Task statement:
Would you please output all the records exactly as given? Pictures should not appear in the copy.

■ ■ ■ ■ ■ ■ ■

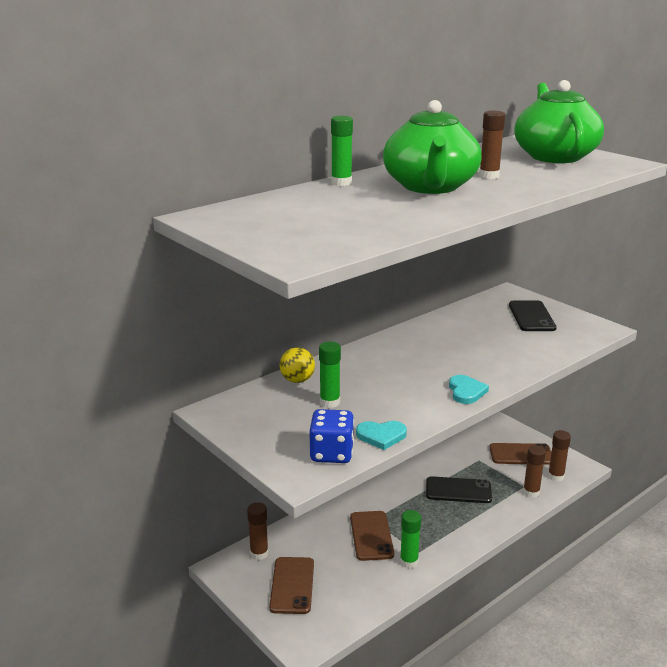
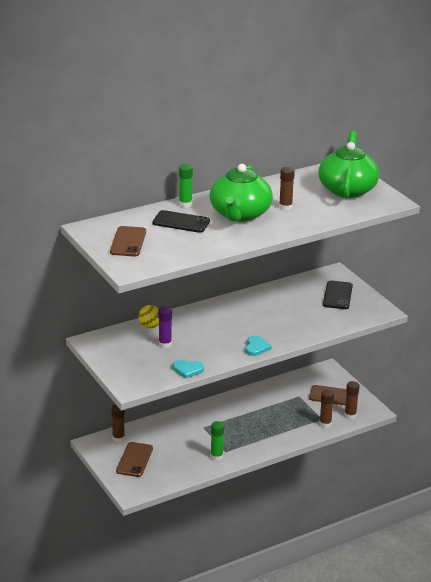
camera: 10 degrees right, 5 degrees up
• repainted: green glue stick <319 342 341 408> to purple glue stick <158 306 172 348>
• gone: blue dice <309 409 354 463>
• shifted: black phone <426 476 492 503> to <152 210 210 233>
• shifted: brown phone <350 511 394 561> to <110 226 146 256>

■ ■ ■ ■ ■ ■ ■

Written response:
camera: 10 degrees right, 5 degrees up
• repainted: green glue stick <319 342 341 408> to purple glue stick <158 306 172 348>
• gone: blue dice <309 409 354 463>
• shifted: black phone <426 476 492 503> to <152 210 210 233>
• shifted: brown phone <350 511 394 561> to <110 226 146 256>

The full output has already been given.